Listed records START

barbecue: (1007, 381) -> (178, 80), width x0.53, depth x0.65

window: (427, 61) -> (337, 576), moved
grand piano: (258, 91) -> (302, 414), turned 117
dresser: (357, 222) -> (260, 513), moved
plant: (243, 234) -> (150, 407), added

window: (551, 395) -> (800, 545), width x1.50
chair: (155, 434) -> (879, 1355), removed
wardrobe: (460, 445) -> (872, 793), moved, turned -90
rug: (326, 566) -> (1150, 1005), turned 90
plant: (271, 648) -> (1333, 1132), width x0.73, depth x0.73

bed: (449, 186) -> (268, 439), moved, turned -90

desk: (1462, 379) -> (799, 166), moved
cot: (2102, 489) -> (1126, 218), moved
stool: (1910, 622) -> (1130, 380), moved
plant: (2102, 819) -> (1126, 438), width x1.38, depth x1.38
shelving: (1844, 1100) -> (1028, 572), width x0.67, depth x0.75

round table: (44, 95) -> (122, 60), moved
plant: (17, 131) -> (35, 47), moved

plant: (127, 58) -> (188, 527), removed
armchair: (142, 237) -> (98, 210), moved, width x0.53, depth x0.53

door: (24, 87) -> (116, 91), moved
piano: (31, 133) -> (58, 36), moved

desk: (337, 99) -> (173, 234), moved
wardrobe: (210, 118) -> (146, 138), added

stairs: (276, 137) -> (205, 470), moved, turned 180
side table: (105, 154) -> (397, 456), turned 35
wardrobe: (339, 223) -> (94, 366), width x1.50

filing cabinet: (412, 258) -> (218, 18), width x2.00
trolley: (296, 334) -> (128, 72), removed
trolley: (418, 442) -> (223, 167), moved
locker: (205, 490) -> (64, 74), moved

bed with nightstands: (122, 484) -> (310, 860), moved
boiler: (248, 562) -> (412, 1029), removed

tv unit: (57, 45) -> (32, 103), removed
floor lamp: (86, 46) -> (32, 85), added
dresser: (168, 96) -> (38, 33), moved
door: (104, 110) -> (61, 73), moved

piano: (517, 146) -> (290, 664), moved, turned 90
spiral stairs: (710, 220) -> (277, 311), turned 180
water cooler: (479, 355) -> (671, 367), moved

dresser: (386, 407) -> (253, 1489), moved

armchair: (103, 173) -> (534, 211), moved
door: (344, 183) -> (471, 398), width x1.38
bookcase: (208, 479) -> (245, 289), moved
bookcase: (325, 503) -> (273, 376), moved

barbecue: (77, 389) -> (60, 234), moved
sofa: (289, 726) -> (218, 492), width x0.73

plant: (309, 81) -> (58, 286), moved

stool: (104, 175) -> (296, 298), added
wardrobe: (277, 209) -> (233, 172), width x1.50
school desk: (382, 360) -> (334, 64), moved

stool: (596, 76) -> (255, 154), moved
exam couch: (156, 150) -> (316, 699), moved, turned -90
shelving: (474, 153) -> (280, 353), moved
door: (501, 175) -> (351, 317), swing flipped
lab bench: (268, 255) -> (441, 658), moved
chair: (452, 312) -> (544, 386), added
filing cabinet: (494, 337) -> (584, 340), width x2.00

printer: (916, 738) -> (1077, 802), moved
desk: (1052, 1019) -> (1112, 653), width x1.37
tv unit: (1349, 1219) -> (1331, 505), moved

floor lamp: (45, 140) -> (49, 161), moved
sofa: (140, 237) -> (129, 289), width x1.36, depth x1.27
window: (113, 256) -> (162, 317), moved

Listed records END

Your goal ▸ Report all lines of the data that include the word "shelving".

Output for this exercise ▸
shelving: (1844, 1100) -> (1028, 572), width x0.67, depth x0.75
shelving: (474, 153) -> (280, 353), moved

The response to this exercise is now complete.